# TASK STATEMENT
Output the entries below word for word, stopping once the line containing "(231, 507) = (250, 571): pink" is done, and omit each picture.

# DATASET
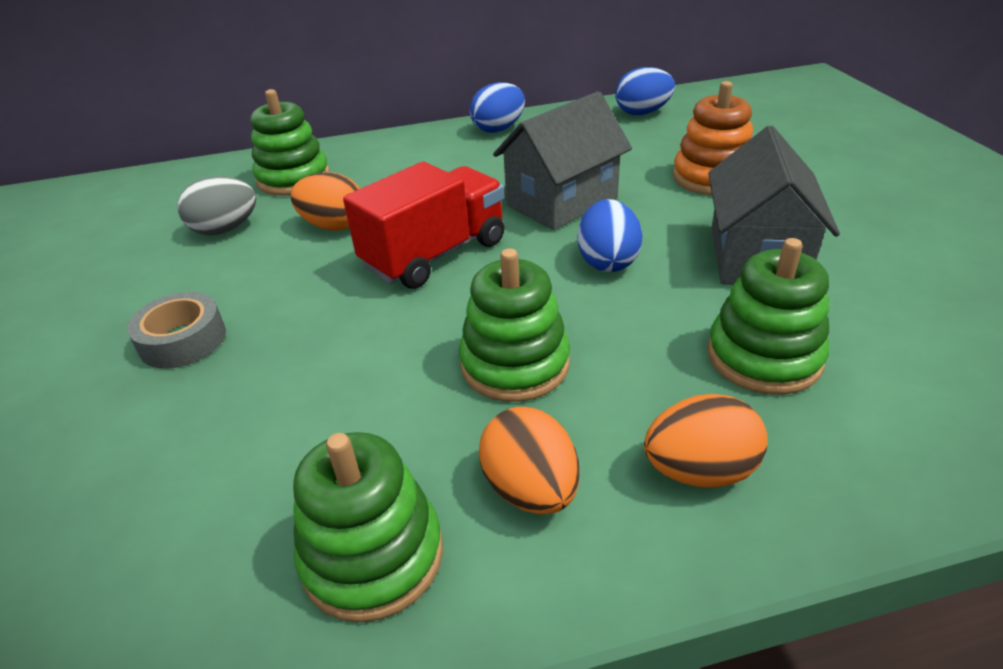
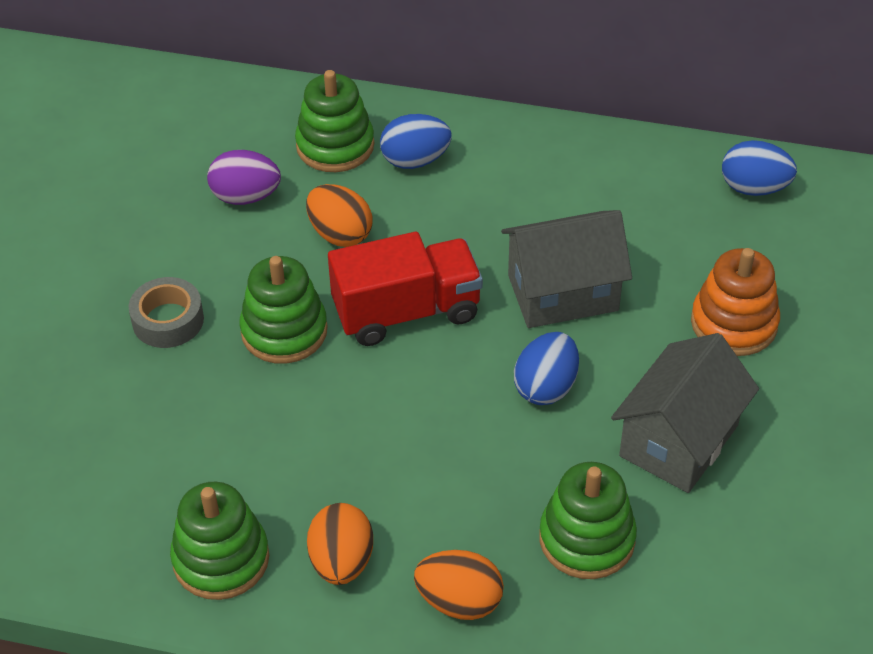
camera: 25 degrees right, 10 degrees up
(225, 229) = (246, 197): grey egg -> purple egg
(498, 129) = (580, 150): blue egg -> blue egg (415, 160)
(515, 364) = (397, 458): green stacking toy -> green stacking toy (284, 331)

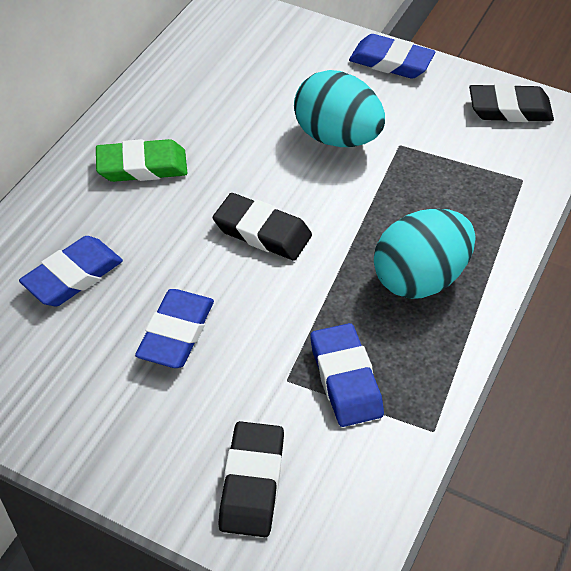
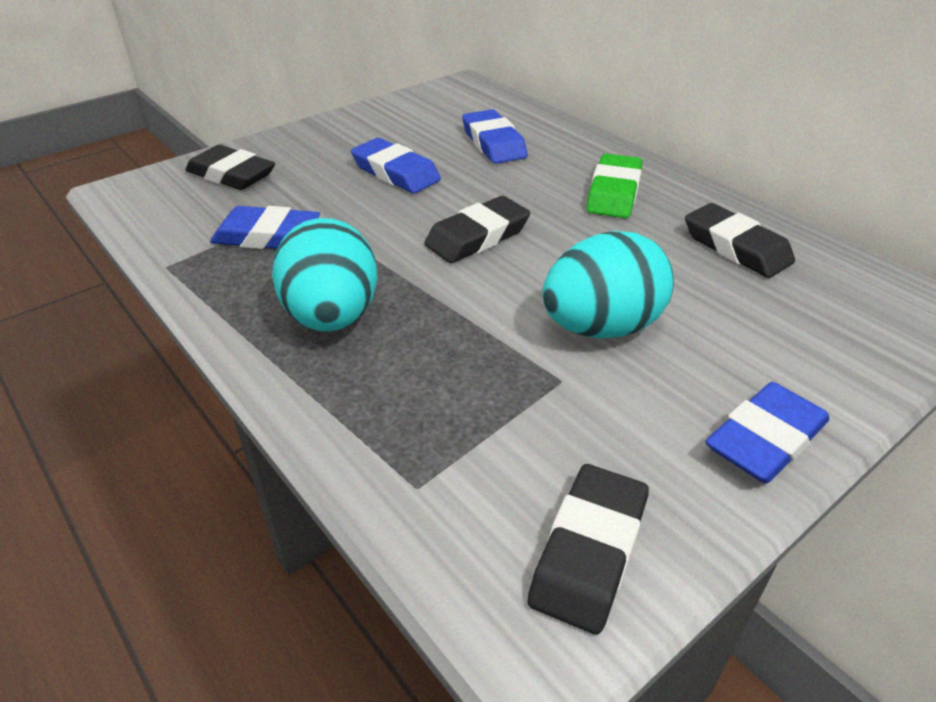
camera: 115 degrees right, 10 degrees down
(197, 89) = (736, 247): none -> black eraser

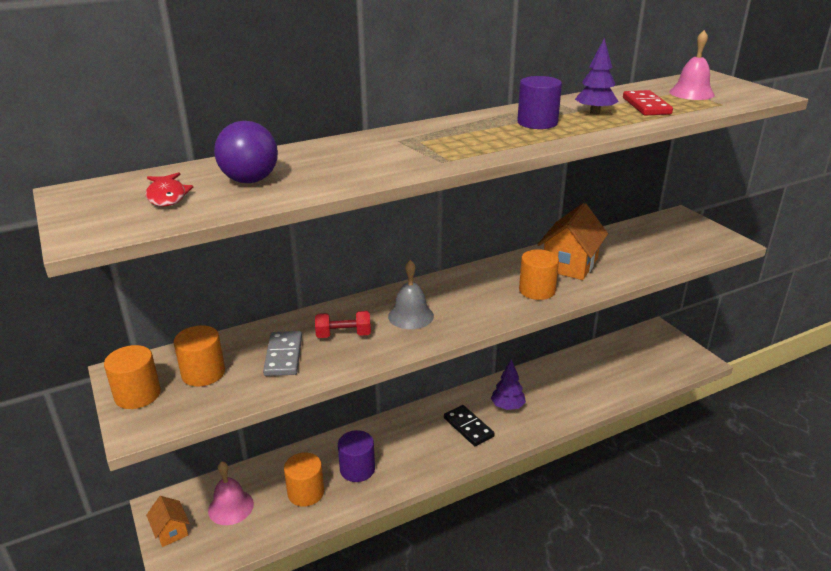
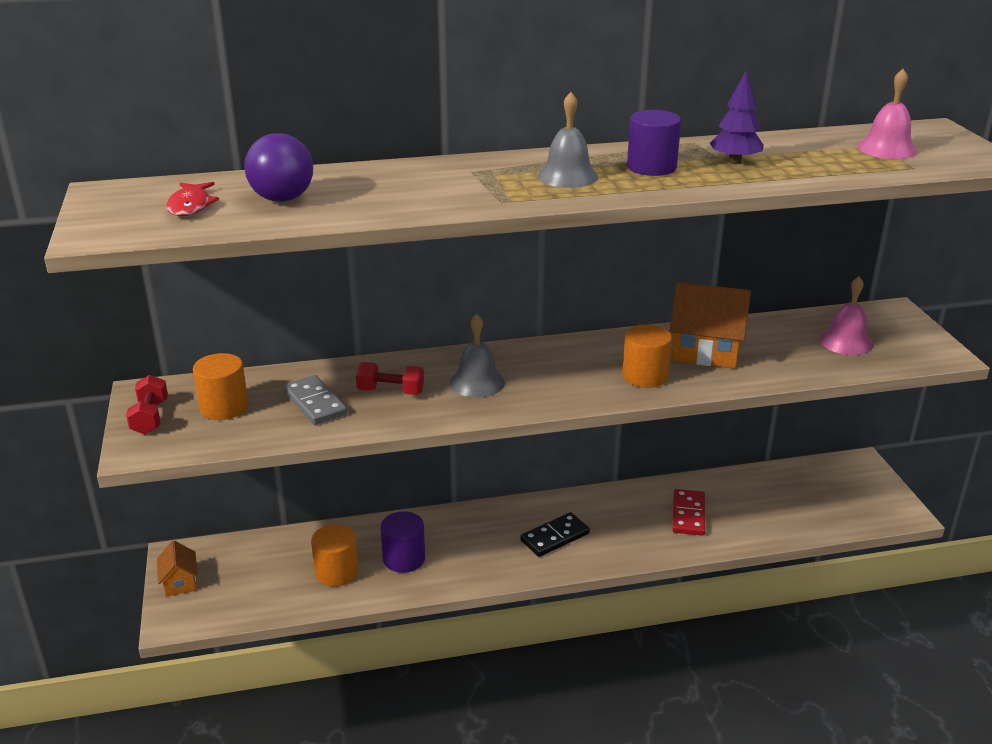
camera: 15 degrees right, 0 degrees up
(137, 395) = (150, 417): orange cylinder -> red dumbbell
(231, 507) = (250, 571): pink bell -> pink bell (846, 342)
(284, 356) = (315, 403): grey domino -> grey domino turned 45 degrees counterclockwise
(468, 427) = (555, 537): black domino -> black domino turned 75 degrees clockwise
(478, 136) = (567, 176): none -> grey bell
(507, 406) = (614, 522): purple tree -> none
(570, 264) = (705, 351): orange house -> orange house turned 60 degrees clockwise
(646, 106) = (809, 160): red domino -> red domino (688, 515)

# RESULT BELOW
camera: 25 degrees right, 10 degrees up
(225, 229) = (246, 197): grey egg -> purple egg
(498, 129) = (580, 150): blue egg -> blue egg (415, 160)
(515, 364) = (397, 458): green stacking toy -> green stacking toy (284, 331)

camera: 115 degrees right, 10 degrees down
(197, 89) = (736, 247): none -> black eraser

camera: 15 degrees right, 0 degrees up
(137, 395) = (150, 417): orange cylinder -> red dumbbell
(231, 507) = (250, 571): pink bell -> pink bell (846, 342)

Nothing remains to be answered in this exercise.